**GOAL OF THE EXERCISE**
Every line of the data below must be output exactly, with images left out.

**DATA SHOWN**
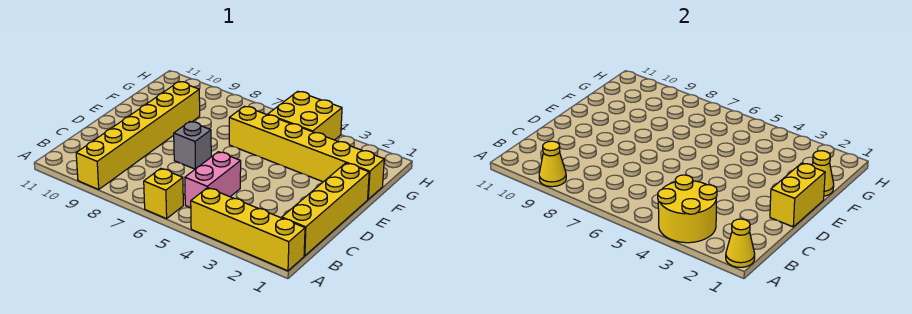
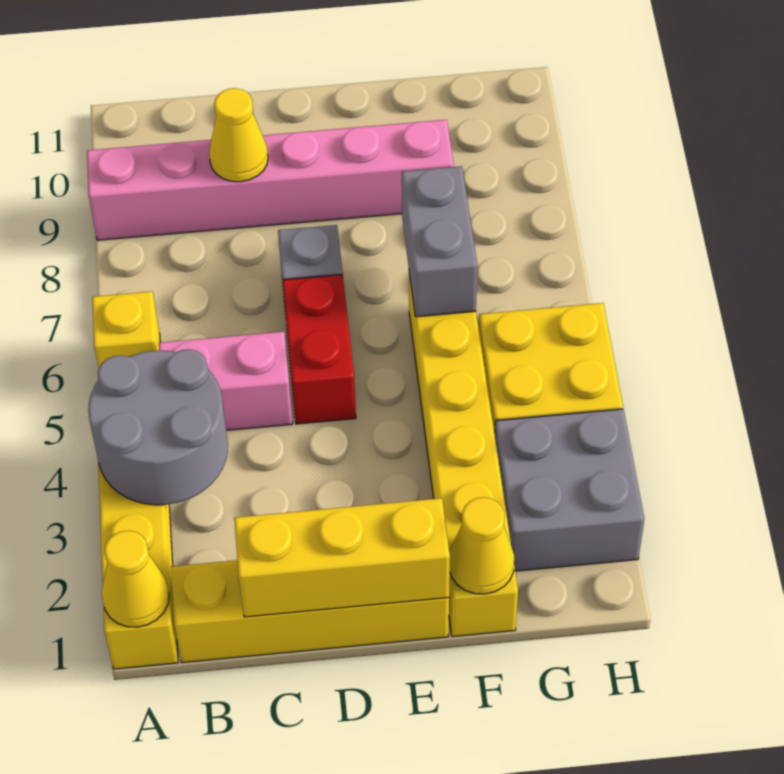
yellow round brick A3:B4 level 2 -> grey round brick A3:B4 level 2
yellow brick A9:F9 level 1 -> pink brick A9:F9 level 1
yellow cone A9 level 2 -> yellow cone C9 level 2
yellow brick D1:E1 level 2 -> yellow brick C1:E1 level 2
none -> red brick D5:D6 level 1
none -> grey brick F6:F7 level 2
none -> grey brick G2:H3 level 1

**ANSWER BOX**
yellow round brick A3:B4 level 2 -> grey round brick A3:B4 level 2
yellow brick A9:F9 level 1 -> pink brick A9:F9 level 1
yellow cone A9 level 2 -> yellow cone C9 level 2
yellow brick D1:E1 level 2 -> yellow brick C1:E1 level 2
none -> red brick D5:D6 level 1
none -> grey brick F6:F7 level 2
none -> grey brick G2:H3 level 1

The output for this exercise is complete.